> _Task prompt_
Up through the line that contains "yellow donut: 4 -> 3", retype the entries exactly, beginning at the very first line.

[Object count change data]
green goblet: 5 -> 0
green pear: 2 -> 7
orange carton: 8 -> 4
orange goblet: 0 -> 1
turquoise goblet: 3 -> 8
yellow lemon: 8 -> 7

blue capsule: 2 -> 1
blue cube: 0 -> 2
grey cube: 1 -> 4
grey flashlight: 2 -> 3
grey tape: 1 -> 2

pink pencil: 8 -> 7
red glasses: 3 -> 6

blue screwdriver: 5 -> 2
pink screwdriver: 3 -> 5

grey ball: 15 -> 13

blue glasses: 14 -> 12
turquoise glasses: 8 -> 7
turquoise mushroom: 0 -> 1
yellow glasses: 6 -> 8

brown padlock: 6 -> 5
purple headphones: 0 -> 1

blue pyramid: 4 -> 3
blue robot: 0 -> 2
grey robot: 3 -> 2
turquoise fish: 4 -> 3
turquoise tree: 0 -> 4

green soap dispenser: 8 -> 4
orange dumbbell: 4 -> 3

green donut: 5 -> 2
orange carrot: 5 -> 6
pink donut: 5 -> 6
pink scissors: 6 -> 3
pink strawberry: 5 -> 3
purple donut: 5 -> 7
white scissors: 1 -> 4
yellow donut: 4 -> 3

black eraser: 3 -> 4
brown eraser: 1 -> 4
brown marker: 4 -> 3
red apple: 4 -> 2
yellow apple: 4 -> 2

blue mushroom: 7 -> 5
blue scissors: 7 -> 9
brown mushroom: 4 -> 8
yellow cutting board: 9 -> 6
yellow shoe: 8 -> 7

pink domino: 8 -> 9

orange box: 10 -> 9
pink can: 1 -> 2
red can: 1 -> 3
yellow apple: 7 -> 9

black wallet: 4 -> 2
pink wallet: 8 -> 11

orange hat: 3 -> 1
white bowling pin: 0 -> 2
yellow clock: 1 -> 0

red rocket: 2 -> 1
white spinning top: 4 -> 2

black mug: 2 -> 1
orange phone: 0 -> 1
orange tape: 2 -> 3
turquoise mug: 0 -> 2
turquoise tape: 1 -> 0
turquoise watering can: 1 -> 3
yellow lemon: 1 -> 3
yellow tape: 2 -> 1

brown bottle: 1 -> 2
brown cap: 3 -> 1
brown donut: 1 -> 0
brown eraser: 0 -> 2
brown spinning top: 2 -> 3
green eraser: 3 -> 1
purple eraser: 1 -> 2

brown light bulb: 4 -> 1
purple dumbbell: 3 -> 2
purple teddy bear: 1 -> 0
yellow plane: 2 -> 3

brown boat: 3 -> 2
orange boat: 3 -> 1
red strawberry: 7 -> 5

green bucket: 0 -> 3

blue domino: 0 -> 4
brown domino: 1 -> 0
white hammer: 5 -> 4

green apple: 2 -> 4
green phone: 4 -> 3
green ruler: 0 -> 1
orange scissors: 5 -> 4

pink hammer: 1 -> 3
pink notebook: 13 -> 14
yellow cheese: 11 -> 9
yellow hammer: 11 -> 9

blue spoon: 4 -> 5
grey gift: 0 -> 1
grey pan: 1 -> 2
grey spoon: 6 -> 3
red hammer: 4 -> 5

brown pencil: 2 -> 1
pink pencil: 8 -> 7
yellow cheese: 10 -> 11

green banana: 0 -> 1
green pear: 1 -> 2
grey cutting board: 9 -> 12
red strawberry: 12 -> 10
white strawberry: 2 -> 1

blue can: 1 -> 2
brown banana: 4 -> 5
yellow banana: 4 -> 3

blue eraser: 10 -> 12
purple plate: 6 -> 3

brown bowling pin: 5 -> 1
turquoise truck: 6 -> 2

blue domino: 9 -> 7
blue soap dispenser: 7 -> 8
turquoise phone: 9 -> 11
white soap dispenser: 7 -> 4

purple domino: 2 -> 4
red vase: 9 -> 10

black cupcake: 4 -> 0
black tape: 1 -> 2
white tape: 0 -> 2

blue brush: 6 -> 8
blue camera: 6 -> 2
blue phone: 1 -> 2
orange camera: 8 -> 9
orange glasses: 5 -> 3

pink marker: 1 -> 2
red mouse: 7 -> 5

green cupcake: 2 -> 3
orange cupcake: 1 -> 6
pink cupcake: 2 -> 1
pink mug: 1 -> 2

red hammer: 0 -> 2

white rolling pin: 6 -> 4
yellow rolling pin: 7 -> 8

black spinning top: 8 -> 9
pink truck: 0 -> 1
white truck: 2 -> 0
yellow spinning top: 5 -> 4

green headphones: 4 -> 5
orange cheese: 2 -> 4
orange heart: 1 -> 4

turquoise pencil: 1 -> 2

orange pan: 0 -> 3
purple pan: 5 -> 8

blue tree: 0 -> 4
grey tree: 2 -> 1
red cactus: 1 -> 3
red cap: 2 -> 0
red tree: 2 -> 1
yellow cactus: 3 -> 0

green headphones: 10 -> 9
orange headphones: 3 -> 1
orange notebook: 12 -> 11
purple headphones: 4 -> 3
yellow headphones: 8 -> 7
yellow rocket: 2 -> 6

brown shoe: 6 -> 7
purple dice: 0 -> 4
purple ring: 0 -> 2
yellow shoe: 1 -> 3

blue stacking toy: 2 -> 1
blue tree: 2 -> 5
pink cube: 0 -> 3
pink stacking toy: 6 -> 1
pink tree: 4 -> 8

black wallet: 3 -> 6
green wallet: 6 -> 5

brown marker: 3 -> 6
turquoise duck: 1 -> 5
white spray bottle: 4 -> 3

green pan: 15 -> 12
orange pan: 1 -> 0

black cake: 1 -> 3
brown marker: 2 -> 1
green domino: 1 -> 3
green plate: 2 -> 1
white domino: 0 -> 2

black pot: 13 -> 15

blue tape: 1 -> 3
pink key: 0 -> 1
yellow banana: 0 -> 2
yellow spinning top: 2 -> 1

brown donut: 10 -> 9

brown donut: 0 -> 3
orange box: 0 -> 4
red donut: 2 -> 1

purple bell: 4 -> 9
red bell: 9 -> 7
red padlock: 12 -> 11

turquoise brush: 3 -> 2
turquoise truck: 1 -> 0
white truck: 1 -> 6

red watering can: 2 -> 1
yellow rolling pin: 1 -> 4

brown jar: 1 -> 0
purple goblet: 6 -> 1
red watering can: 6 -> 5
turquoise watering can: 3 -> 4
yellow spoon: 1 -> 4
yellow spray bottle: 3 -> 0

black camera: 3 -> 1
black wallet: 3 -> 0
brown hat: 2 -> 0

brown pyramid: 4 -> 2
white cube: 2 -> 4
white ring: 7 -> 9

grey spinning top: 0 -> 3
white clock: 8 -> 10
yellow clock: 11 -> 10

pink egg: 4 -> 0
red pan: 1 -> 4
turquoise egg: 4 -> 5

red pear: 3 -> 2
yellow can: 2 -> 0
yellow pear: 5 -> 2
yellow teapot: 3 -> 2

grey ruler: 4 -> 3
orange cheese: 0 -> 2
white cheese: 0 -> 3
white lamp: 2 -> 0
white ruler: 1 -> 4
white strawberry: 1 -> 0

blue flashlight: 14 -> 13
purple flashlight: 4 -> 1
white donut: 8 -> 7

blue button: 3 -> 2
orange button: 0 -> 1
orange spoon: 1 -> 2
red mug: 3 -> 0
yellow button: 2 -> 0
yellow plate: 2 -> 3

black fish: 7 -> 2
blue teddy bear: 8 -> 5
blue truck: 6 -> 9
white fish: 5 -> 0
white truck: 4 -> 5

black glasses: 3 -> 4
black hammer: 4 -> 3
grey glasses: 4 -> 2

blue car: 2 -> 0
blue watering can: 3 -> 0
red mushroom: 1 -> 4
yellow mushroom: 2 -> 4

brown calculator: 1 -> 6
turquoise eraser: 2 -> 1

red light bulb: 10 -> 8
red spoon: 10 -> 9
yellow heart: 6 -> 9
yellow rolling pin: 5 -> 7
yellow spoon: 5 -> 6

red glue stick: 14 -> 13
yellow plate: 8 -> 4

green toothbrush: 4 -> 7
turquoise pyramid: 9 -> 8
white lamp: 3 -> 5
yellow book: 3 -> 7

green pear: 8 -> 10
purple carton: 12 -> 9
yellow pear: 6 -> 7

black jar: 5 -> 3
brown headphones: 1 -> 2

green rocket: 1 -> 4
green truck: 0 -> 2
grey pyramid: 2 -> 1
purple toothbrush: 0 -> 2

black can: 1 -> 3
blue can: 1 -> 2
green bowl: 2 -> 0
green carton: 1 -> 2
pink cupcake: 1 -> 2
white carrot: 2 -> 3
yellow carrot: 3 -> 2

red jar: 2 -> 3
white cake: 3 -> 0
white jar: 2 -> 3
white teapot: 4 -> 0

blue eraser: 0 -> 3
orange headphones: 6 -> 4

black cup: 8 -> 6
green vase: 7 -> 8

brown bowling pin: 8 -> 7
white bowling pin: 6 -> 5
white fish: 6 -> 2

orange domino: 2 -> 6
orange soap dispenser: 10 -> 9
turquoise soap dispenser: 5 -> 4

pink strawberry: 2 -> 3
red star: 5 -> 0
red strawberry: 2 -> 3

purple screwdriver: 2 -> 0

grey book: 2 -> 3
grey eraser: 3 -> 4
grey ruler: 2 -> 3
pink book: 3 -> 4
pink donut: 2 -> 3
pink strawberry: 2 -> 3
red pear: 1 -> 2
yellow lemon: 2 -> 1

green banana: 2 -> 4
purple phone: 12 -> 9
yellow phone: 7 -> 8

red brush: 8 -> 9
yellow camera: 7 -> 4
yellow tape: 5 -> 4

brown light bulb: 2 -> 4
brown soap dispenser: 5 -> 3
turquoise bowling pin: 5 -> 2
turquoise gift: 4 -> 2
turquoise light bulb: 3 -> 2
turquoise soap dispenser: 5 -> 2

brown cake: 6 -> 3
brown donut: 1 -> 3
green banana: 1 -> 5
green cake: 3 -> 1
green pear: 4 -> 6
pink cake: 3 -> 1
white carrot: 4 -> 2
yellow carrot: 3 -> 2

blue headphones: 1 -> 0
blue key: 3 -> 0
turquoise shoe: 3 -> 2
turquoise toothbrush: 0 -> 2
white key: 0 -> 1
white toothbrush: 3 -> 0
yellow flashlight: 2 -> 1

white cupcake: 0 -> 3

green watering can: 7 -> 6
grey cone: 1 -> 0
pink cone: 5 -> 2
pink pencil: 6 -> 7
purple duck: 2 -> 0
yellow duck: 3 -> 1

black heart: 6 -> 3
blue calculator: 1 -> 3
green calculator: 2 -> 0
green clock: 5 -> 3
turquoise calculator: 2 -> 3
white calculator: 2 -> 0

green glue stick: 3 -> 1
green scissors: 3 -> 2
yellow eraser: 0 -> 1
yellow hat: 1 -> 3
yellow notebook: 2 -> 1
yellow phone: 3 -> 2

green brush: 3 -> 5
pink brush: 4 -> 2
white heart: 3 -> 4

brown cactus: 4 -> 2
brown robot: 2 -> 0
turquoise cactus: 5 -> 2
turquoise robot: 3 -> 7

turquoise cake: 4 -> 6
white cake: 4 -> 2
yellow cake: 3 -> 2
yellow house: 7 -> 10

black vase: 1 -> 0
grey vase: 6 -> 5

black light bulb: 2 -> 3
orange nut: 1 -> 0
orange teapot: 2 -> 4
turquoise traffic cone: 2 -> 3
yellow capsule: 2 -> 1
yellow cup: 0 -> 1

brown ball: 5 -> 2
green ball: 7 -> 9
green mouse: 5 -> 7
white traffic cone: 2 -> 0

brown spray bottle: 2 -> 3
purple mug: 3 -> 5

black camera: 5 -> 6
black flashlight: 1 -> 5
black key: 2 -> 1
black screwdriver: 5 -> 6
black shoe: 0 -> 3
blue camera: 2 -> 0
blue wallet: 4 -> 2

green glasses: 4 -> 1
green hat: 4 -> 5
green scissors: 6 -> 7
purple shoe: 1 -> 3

> _Solution_
green goblet: 5 -> 0
green pear: 2 -> 7
orange carton: 8 -> 4
orange goblet: 0 -> 1
turquoise goblet: 3 -> 8
yellow lemon: 8 -> 7

blue capsule: 2 -> 1
blue cube: 0 -> 2
grey cube: 1 -> 4
grey flashlight: 2 -> 3
grey tape: 1 -> 2

pink pencil: 8 -> 7
red glasses: 3 -> 6

blue screwdriver: 5 -> 2
pink screwdriver: 3 -> 5

grey ball: 15 -> 13

blue glasses: 14 -> 12
turquoise glasses: 8 -> 7
turquoise mushroom: 0 -> 1
yellow glasses: 6 -> 8

brown padlock: 6 -> 5
purple headphones: 0 -> 1

blue pyramid: 4 -> 3
blue robot: 0 -> 2
grey robot: 3 -> 2
turquoise fish: 4 -> 3
turquoise tree: 0 -> 4

green soap dispenser: 8 -> 4
orange dumbbell: 4 -> 3

green donut: 5 -> 2
orange carrot: 5 -> 6
pink donut: 5 -> 6
pink scissors: 6 -> 3
pink strawberry: 5 -> 3
purple donut: 5 -> 7
white scissors: 1 -> 4
yellow donut: 4 -> 3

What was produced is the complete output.